▶ _Task details_: Would you repeat every line below exactly, please?

- Opening Delimiter -

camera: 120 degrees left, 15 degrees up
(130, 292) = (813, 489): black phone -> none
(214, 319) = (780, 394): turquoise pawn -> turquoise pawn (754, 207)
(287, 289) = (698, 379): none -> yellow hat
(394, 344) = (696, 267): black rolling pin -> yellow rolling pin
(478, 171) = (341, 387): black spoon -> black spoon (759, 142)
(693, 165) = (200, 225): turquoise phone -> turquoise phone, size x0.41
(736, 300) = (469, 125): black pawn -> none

- Closing Delimiter -

▶ _Exercise output_:
camera: 120 degrees left, 15 degrees up
(130, 292) = (813, 489): black phone -> none
(214, 319) = (780, 394): turquoise pawn -> turquoise pawn (754, 207)
(287, 289) = (698, 379): none -> yellow hat
(394, 344) = (696, 267): black rolling pin -> yellow rolling pin
(478, 171) = (341, 387): black spoon -> black spoon (759, 142)
(693, 165) = (200, 225): turquoise phone -> turquoise phone, size x0.41
(736, 300) = (469, 125): black pawn -> none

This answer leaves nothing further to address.